Problem statement
What is needed is a word-for-word copy of the lines below from the one with "IMU1 pin INT: D13 -> A3" through the one with "SD3 pin MISO: A3 -> A1", both included, with every picture left out.

^^^^^^^^

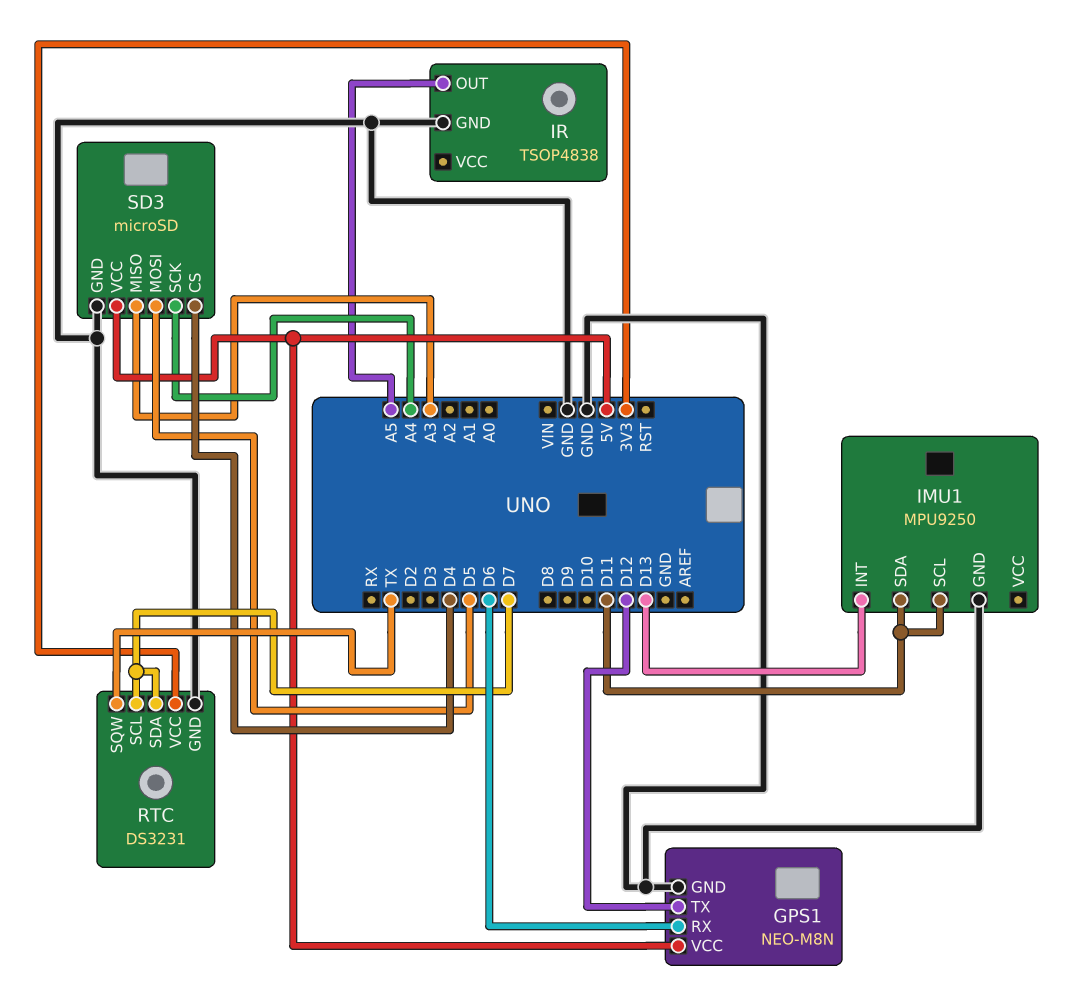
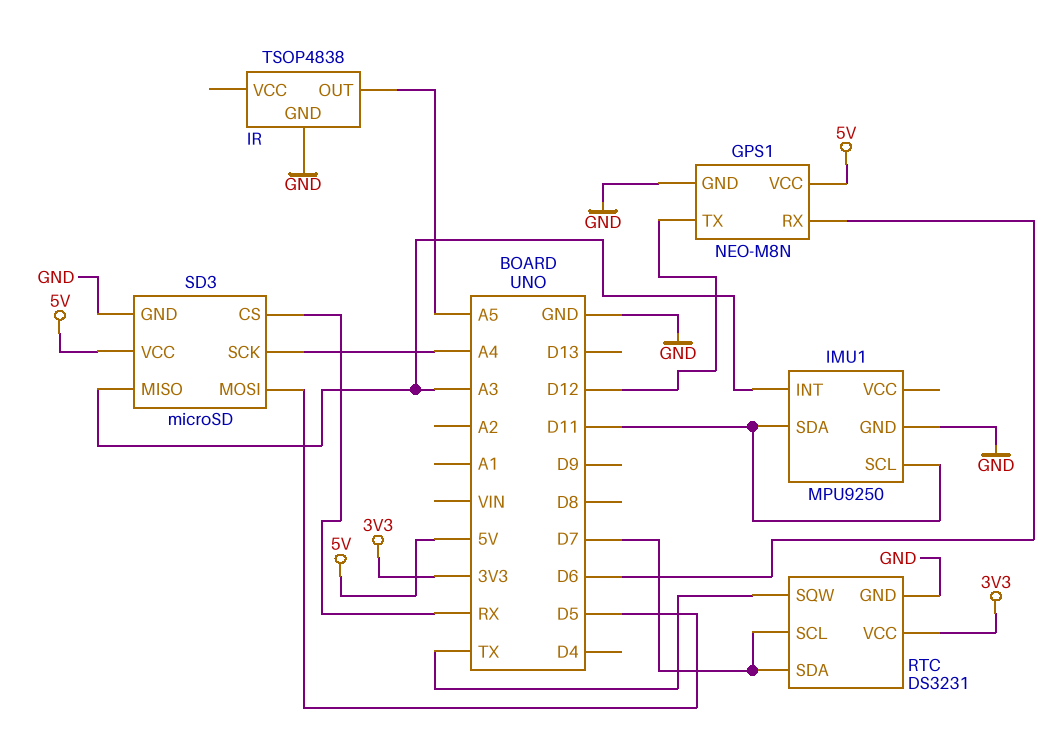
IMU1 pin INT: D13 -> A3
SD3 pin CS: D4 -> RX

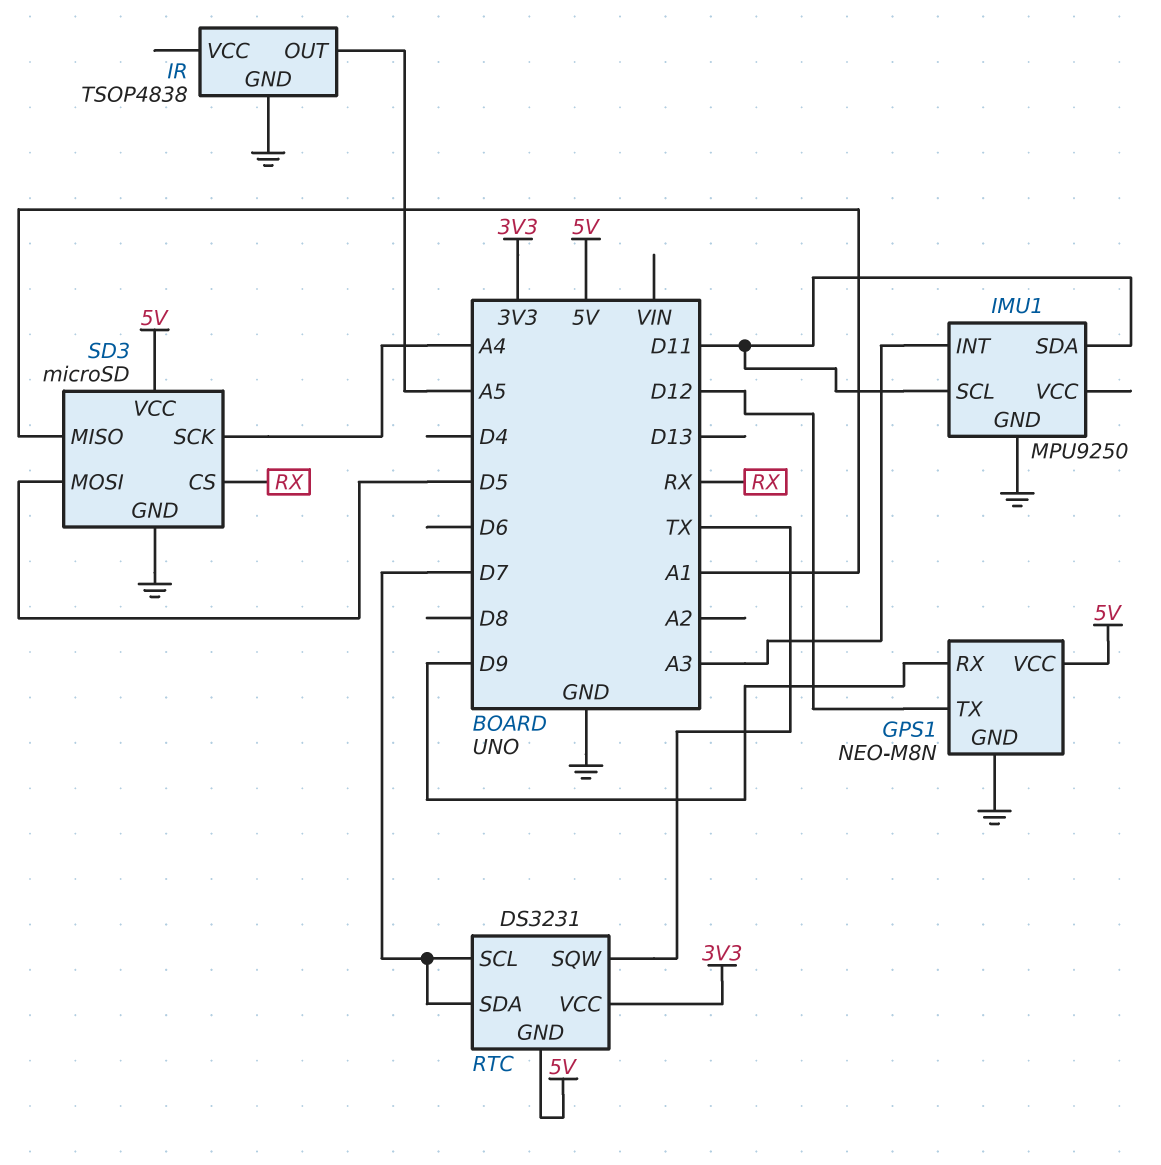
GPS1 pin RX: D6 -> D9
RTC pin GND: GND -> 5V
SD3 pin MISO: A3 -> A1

^^^^^^^^

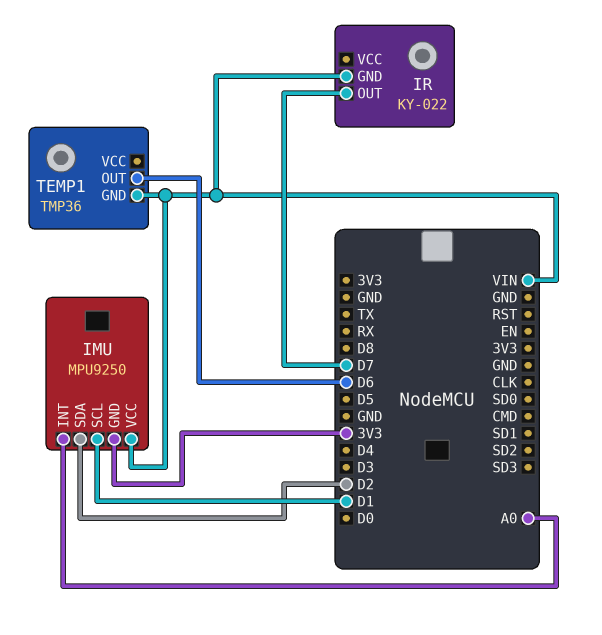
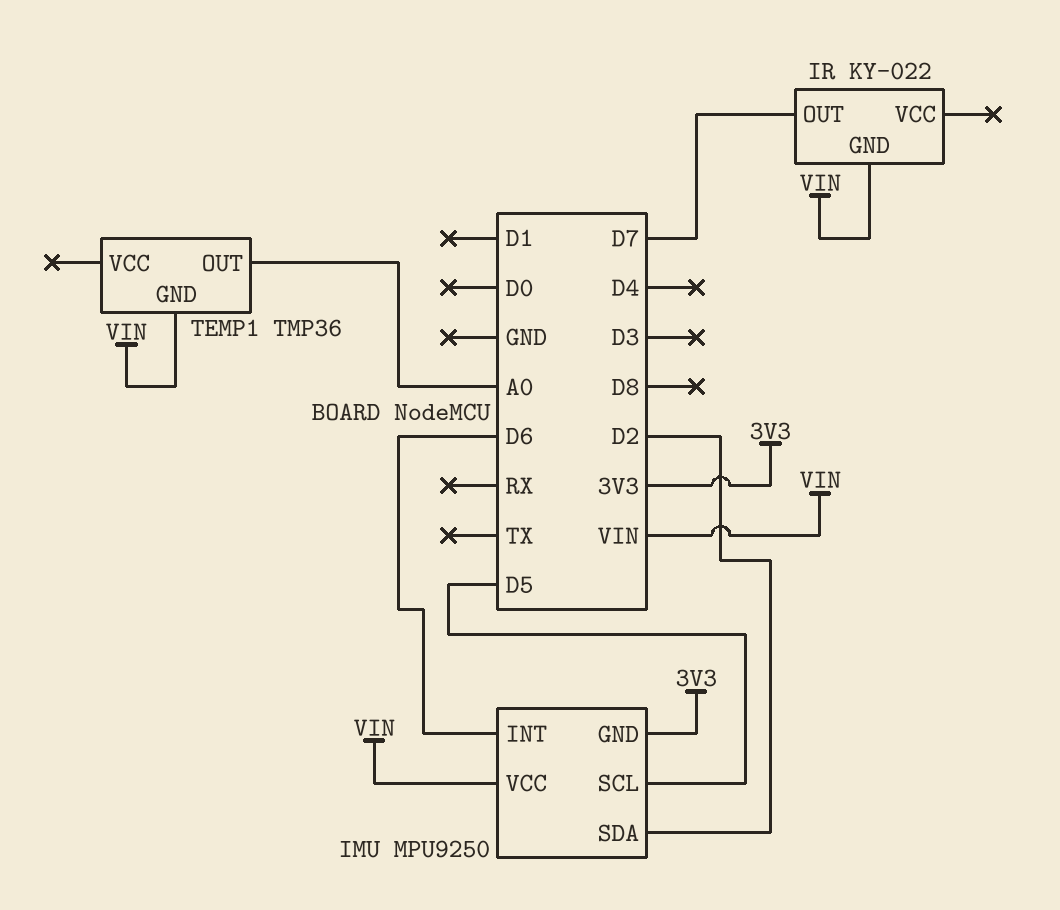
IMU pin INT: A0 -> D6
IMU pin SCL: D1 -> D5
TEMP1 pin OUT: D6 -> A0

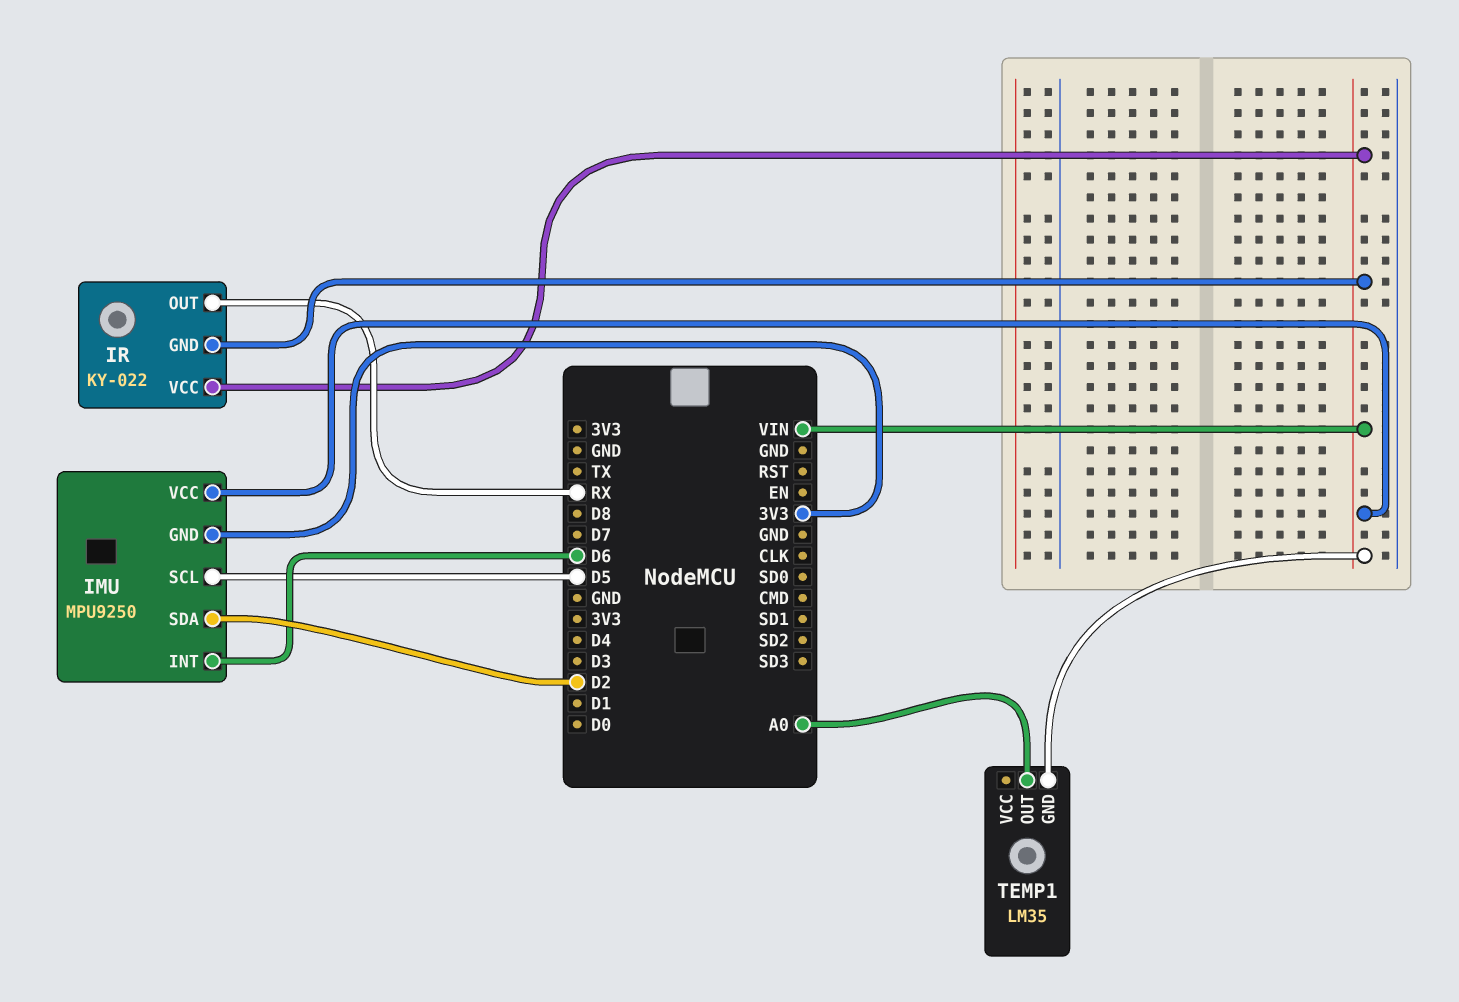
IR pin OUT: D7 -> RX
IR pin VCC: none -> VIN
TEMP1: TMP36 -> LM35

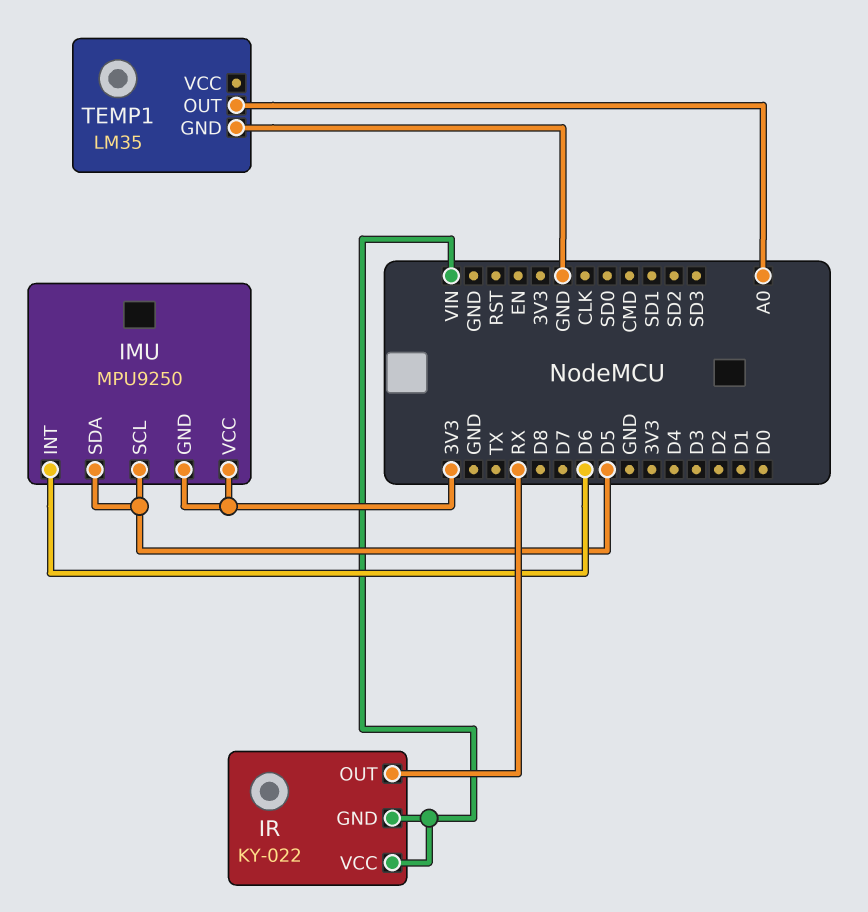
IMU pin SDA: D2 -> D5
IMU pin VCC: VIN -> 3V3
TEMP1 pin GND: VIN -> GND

^^^^^^^^

Response box
IMU1 pin INT: D13 -> A3
SD3 pin CS: D4 -> RX

GPS1 pin RX: D6 -> D9
RTC pin GND: GND -> 5V
SD3 pin MISO: A3 -> A1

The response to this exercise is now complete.